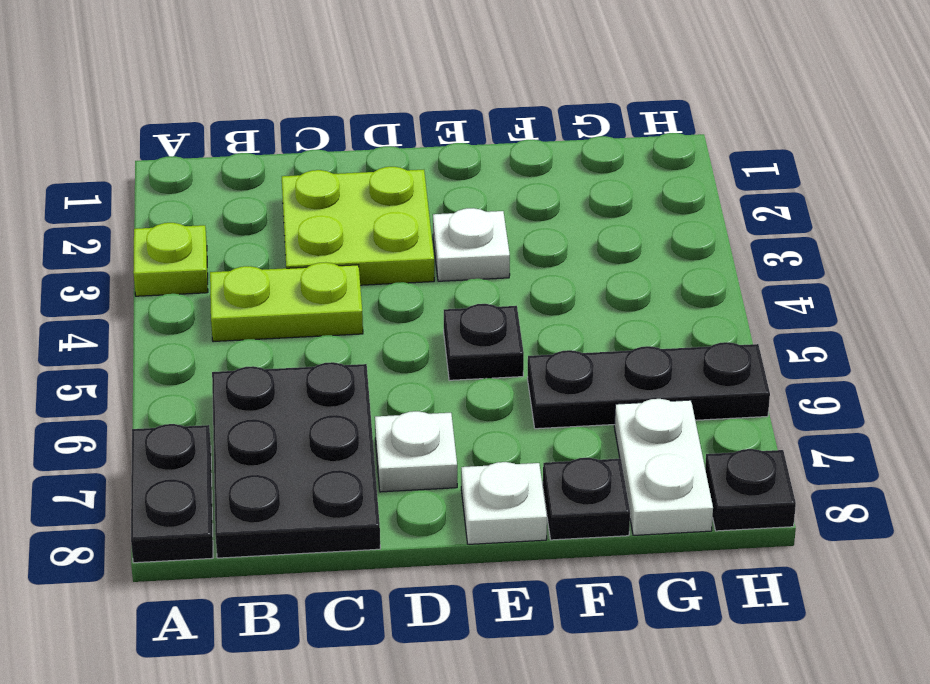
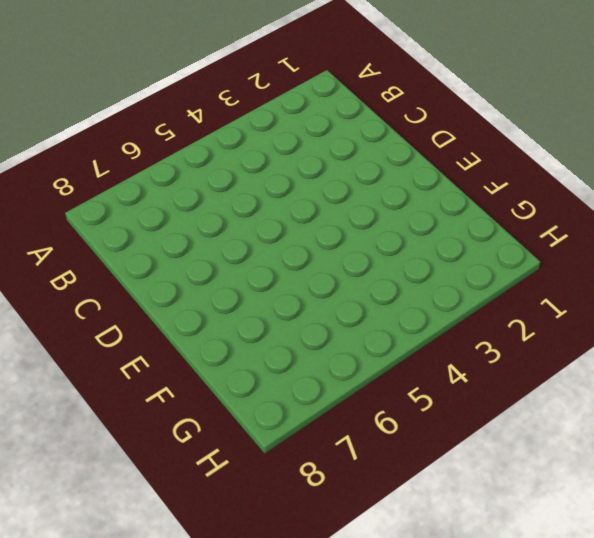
none -> lime plate A3 level 1
none -> black plate A7:A8 level 1
none -> lime plate B4:C4 level 1

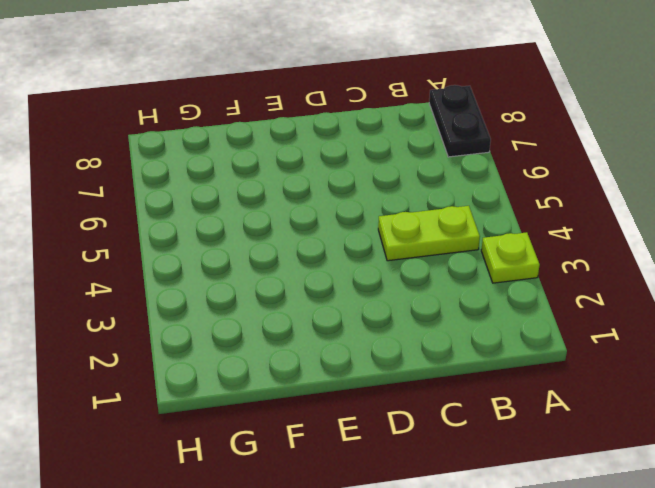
none -> black plate B6:C8 level 1
none -> lime plate C2:D3 level 1
none -> white plate D7 level 1

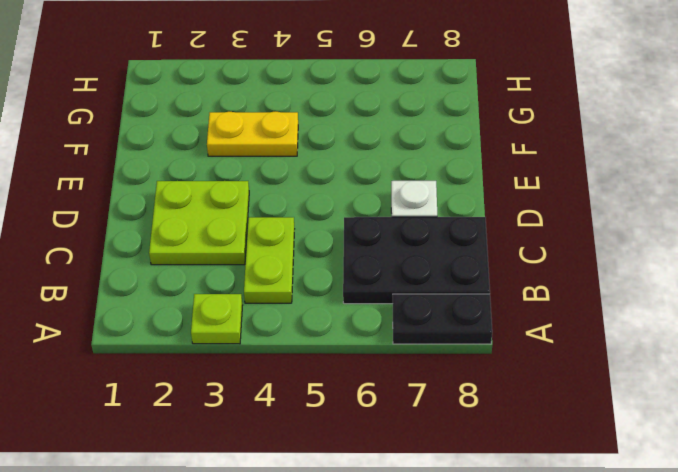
yellow plate F3:F4 level 1 -> none
none -> white plate E3 level 1
none -> black plate E5 level 1
none -> white plate E8 level 1

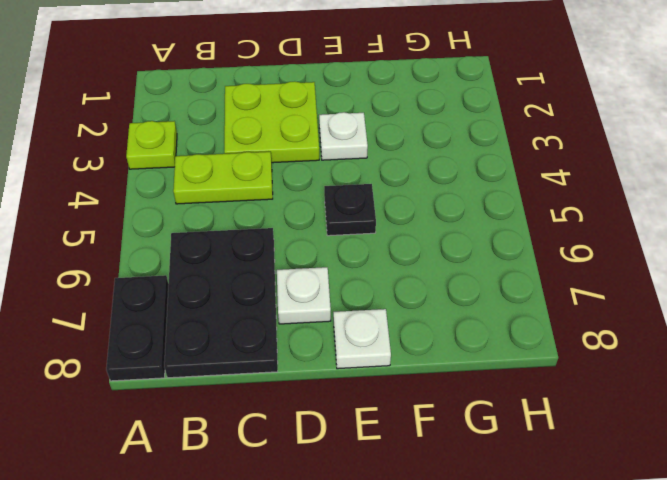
none -> black plate F6:H6 level 1
none -> black plate F8 level 1
none -> white plate G7:G8 level 1

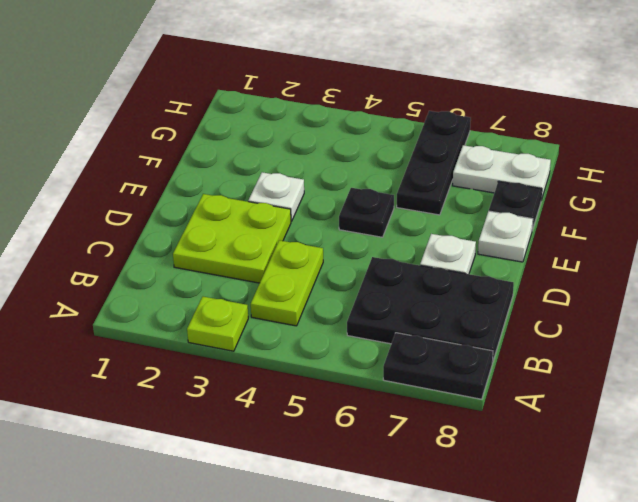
none -> black plate H8 level 1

Activity: Determine how many lines in the records above hold the word "black", and answer with that number only.

Your response: 6